■ **What the task asks**
For this listing, the lines between the one holding "camera: 80 degrees right, 5 degrees down" and the one holding "(368, 216) = (711, 229): orange", inclusive, must be set down exactly.

■ **Available data**

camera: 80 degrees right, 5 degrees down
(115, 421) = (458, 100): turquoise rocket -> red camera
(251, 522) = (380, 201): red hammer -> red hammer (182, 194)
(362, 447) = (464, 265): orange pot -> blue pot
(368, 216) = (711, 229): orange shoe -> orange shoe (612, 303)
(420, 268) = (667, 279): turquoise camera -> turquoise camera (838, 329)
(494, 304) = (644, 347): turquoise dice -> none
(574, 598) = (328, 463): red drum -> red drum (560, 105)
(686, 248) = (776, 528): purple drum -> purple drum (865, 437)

* * *

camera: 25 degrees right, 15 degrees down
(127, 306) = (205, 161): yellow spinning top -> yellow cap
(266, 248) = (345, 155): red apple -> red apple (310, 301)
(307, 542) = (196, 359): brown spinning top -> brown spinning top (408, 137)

■ **Response to the task**
camera: 80 degrees right, 5 degrees down
(115, 421) = (458, 100): turquoise rocket -> red camera
(251, 522) = (380, 201): red hammer -> red hammer (182, 194)
(362, 447) = (464, 265): orange pot -> blue pot
(368, 216) = (711, 229): orange shoe -> orange shoe (612, 303)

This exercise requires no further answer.